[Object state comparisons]
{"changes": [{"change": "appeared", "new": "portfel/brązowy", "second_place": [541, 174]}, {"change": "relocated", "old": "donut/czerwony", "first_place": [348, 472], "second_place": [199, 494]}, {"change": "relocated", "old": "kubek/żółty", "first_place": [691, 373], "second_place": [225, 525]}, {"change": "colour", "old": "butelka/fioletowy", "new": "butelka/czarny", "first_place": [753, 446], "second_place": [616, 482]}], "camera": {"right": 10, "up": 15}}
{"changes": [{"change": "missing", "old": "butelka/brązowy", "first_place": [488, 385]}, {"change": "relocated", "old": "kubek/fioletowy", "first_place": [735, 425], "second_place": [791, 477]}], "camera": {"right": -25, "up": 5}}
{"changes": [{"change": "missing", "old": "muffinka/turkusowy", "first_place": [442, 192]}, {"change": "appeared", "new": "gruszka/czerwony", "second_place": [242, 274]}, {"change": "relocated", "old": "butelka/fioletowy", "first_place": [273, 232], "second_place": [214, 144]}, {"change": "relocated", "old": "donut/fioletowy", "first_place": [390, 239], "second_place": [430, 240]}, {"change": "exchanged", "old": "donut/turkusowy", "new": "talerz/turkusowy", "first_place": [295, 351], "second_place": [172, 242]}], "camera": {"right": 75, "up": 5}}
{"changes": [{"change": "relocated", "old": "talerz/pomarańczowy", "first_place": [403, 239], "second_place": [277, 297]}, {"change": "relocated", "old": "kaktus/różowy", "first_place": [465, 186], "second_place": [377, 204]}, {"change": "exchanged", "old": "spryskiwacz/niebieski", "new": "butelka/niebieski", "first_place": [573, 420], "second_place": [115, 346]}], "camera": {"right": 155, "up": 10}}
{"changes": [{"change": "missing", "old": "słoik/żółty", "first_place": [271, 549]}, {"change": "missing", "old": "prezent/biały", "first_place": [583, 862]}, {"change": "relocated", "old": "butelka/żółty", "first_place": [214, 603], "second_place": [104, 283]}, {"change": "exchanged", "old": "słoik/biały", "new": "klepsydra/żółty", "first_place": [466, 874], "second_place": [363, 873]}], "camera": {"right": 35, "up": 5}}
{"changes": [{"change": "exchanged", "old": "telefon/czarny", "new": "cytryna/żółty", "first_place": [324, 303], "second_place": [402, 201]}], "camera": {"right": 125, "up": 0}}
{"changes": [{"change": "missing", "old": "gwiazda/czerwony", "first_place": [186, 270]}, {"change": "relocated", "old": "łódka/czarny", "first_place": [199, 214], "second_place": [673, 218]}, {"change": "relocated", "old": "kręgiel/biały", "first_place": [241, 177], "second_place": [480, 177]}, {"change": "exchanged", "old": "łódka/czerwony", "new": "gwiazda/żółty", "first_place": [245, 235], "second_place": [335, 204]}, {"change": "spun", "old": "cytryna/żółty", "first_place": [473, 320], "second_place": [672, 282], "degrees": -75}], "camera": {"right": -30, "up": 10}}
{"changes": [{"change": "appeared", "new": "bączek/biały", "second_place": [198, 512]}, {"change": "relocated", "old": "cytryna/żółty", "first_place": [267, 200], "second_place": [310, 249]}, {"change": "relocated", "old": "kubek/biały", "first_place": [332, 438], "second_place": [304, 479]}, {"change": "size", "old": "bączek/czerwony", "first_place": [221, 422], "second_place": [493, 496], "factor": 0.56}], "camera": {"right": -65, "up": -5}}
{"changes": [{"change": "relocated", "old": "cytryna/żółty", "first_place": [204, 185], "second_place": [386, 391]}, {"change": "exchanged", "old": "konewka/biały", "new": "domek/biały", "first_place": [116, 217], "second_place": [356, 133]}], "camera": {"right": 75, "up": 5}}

▶ _Task to carry out_
Every record shown above must be echoed exactly.

▶ _Expected answer_
{"changes": [{"change": "appeared", "new": "portfel/brązowy", "second_place": [541, 174]}, {"change": "relocated", "old": "donut/czerwony", "first_place": [348, 472], "second_place": [199, 494]}, {"change": "relocated", "old": "kubek/żółty", "first_place": [691, 373], "second_place": [225, 525]}, {"change": "colour", "old": "butelka/fioletowy", "new": "butelka/czarny", "first_place": [753, 446], "second_place": [616, 482]}], "camera": {"right": 10, "up": 15}}
{"changes": [{"change": "missing", "old": "butelka/brązowy", "first_place": [488, 385]}, {"change": "relocated", "old": "kubek/fioletowy", "first_place": [735, 425], "second_place": [791, 477]}], "camera": {"right": -25, "up": 5}}
{"changes": [{"change": "missing", "old": "muffinka/turkusowy", "first_place": [442, 192]}, {"change": "appeared", "new": "gruszka/czerwony", "second_place": [242, 274]}, {"change": "relocated", "old": "butelka/fioletowy", "first_place": [273, 232], "second_place": [214, 144]}, {"change": "relocated", "old": "donut/fioletowy", "first_place": [390, 239], "second_place": [430, 240]}, {"change": "exchanged", "old": "donut/turkusowy", "new": "talerz/turkusowy", "first_place": [295, 351], "second_place": [172, 242]}], "camera": {"right": 75, "up": 5}}
{"changes": [{"change": "relocated", "old": "talerz/pomarańczowy", "first_place": [403, 239], "second_place": [277, 297]}, {"change": "relocated", "old": "kaktus/różowy", "first_place": [465, 186], "second_place": [377, 204]}, {"change": "exchanged", "old": "spryskiwacz/niebieski", "new": "butelka/niebieski", "first_place": [573, 420], "second_place": [115, 346]}], "camera": {"right": 155, "up": 10}}
{"changes": [{"change": "missing", "old": "słoik/żółty", "first_place": [271, 549]}, {"change": "missing", "old": "prezent/biały", "first_place": [583, 862]}, {"change": "relocated", "old": "butelka/żółty", "first_place": [214, 603], "second_place": [104, 283]}, {"change": "exchanged", "old": "słoik/biały", "new": "klepsydra/żółty", "first_place": [466, 874], "second_place": [363, 873]}], "camera": {"right": 35, "up": 5}}
{"changes": [{"change": "exchanged", "old": "telefon/czarny", "new": "cytryna/żółty", "first_place": [324, 303], "second_place": [402, 201]}], "camera": {"right": 125, "up": 0}}
{"changes": [{"change": "missing", "old": "gwiazda/czerwony", "first_place": [186, 270]}, {"change": "relocated", "old": "łódka/czarny", "first_place": [199, 214], "second_place": [673, 218]}, {"change": "relocated", "old": "kręgiel/biały", "first_place": [241, 177], "second_place": [480, 177]}, {"change": "exchanged", "old": "łódka/czerwony", "new": "gwiazda/żółty", "first_place": [245, 235], "second_place": [335, 204]}, {"change": "spun", "old": "cytryna/żółty", "first_place": [473, 320], "second_place": [672, 282], "degrees": -75}], "camera": {"right": -30, "up": 10}}
{"changes": [{"change": "appeared", "new": "bączek/biały", "second_place": [198, 512]}, {"change": "relocated", "old": "cytryna/żółty", "first_place": [267, 200], "second_place": [310, 249]}, {"change": "relocated", "old": "kubek/biały", "first_place": [332, 438], "second_place": [304, 479]}, {"change": "size", "old": "bączek/czerwony", "first_place": [221, 422], "second_place": [493, 496], "factor": 0.56}], "camera": {"right": -65, "up": -5}}
{"changes": [{"change": "relocated", "old": "cytryna/żółty", "first_place": [204, 185], "second_place": [386, 391]}, {"change": "exchanged", "old": "konewka/biały", "new": "domek/biały", "first_place": [116, 217], "second_place": [356, 133]}], "camera": {"right": 75, "up": 5}}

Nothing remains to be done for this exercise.